#### Material for this exercise
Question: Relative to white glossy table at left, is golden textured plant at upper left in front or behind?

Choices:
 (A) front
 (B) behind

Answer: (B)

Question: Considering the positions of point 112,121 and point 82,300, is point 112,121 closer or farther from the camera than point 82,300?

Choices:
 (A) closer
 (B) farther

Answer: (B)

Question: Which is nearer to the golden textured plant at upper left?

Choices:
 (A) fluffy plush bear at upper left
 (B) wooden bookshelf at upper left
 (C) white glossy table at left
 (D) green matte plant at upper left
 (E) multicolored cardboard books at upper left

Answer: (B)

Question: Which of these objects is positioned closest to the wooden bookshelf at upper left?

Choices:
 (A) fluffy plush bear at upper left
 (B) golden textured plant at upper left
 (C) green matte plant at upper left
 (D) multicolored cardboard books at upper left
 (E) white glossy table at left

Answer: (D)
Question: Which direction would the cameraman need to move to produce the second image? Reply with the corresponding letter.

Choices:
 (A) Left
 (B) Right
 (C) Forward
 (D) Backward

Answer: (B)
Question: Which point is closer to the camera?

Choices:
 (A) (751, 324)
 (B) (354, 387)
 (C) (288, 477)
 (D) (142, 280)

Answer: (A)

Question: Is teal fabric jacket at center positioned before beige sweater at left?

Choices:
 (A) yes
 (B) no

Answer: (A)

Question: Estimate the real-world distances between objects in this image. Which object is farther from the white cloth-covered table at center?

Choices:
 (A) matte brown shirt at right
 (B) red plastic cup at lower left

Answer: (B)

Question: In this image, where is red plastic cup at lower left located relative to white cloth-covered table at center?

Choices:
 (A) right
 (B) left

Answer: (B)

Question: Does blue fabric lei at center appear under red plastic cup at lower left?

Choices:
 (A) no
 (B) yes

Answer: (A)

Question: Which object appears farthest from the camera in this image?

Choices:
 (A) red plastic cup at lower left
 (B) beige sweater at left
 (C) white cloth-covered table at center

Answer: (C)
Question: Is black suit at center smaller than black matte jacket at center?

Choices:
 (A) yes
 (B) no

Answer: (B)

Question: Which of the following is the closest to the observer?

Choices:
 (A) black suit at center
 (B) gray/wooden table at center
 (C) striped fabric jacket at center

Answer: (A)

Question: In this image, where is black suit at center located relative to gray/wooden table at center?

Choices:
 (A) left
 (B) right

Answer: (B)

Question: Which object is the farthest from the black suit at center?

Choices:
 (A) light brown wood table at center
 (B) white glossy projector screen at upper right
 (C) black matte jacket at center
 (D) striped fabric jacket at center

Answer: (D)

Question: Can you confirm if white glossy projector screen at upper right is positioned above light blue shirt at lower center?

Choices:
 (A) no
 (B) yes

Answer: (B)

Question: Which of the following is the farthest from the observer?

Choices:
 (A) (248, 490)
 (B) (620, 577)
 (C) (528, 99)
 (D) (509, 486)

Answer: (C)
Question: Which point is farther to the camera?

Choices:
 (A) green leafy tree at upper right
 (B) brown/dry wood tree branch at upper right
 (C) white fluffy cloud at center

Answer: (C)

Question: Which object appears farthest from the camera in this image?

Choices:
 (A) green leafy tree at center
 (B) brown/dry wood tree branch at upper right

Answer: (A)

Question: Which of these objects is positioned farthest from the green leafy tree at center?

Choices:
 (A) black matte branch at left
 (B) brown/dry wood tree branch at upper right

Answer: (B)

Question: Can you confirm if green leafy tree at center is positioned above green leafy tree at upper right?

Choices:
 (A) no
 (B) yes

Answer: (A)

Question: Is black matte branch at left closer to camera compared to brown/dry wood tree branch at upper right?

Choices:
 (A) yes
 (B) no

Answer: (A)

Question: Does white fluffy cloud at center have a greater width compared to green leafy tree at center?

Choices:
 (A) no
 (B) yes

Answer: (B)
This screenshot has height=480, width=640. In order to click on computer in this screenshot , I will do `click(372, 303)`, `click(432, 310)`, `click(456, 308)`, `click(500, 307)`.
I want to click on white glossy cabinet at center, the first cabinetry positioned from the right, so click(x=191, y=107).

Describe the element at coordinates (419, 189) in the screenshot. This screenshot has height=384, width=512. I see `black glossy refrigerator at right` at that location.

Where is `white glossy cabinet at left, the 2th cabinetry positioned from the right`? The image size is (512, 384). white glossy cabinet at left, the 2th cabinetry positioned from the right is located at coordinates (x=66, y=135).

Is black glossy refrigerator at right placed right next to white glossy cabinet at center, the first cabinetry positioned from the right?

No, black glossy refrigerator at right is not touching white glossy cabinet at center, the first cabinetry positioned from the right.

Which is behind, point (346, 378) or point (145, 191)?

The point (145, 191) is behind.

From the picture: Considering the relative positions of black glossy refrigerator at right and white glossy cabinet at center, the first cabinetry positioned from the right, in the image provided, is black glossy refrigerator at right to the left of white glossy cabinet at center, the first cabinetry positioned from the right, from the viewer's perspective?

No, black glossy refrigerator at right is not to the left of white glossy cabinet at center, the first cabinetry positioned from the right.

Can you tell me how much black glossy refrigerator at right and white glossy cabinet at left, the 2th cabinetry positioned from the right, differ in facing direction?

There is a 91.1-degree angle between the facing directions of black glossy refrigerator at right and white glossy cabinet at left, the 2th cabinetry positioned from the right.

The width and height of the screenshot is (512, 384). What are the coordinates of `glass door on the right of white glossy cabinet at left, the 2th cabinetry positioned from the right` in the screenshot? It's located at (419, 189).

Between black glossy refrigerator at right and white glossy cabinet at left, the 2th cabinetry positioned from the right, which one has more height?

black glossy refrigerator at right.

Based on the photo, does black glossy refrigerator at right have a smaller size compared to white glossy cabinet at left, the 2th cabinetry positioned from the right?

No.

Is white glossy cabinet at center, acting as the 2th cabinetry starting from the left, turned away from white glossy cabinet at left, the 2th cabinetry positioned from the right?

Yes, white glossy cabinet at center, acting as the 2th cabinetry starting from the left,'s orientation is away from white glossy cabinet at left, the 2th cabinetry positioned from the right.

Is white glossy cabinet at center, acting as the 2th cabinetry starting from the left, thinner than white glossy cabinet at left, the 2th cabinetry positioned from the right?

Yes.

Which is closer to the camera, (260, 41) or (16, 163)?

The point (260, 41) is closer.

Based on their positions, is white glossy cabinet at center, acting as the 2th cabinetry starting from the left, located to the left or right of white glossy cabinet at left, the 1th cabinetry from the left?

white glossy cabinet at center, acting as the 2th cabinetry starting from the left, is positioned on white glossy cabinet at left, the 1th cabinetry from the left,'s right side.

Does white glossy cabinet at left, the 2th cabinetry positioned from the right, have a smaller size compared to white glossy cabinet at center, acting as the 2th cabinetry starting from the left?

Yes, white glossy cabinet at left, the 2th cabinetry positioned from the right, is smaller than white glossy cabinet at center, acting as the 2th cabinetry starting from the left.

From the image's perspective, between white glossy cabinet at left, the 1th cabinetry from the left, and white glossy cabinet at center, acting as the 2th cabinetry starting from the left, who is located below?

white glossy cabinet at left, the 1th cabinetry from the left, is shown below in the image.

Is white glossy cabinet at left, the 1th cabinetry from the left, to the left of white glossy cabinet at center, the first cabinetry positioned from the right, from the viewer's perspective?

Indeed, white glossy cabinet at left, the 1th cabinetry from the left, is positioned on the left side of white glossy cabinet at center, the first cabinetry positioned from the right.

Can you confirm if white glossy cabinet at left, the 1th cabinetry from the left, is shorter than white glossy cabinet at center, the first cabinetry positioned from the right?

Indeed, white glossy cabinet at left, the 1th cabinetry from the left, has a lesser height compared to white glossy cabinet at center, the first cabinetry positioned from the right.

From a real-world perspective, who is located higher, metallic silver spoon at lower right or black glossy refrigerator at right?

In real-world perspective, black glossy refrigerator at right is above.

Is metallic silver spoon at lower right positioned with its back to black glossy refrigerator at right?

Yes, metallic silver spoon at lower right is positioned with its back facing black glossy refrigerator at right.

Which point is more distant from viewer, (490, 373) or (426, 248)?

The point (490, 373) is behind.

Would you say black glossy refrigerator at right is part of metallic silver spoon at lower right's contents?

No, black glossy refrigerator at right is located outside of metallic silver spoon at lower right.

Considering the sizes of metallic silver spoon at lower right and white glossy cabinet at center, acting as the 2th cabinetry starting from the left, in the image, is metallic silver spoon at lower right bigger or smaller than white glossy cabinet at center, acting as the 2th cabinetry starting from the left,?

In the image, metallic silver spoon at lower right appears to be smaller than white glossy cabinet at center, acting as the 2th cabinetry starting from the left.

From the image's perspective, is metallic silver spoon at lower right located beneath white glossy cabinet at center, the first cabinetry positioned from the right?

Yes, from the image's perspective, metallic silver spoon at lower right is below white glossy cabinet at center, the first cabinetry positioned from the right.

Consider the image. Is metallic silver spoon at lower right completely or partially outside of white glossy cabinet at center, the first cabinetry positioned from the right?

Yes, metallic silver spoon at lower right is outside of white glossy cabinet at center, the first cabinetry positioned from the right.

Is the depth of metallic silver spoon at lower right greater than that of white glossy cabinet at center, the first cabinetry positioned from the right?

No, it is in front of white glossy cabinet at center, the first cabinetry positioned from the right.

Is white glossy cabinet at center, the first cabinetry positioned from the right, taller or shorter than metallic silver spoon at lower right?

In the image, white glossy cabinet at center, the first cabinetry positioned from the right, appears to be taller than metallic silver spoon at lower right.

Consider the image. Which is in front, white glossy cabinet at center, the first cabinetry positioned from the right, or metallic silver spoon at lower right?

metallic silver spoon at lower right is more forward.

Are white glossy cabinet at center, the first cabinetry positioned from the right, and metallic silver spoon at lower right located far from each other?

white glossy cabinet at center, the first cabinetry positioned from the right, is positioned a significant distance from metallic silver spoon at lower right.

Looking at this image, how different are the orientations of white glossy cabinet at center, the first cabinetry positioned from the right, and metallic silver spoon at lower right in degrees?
########
* The exercise
Recast the data from its first line through the line containing "Question: Which of these objects is positioned closest" as a JSON list of strings, with one string per line and blank lines omitted.

* Task answer
[
  "Question: Relative to white glossy table at left, is golden textured plant at upper left in front or behind?",
  "Choices:",
  " (A) front",
  " (B) behind",
  "Answer: (B)",
  "Question: Considering the positions of point 112,121 and point 82,300, is point 112,121 closer or farther from the camera than point 82,300?",
  "Choices:",
  " (A) closer",
  " (B) farther",
  "Answer: (B)",
  "Question: Which is nearer to the golden textured plant at upper left?",
  "Choices:",
  " (A) fluffy plush bear at upper left",
  " (B) wooden bookshelf at upper left",
  " (C) white glossy table at left",
  " (D) green matte plant at upper left",
  " (E) multicolored cardboard books at upper left",
  "Answer: (B)",
  "Question: Which of these objects is positioned closest to the wooden bookshelf at upper left?"
]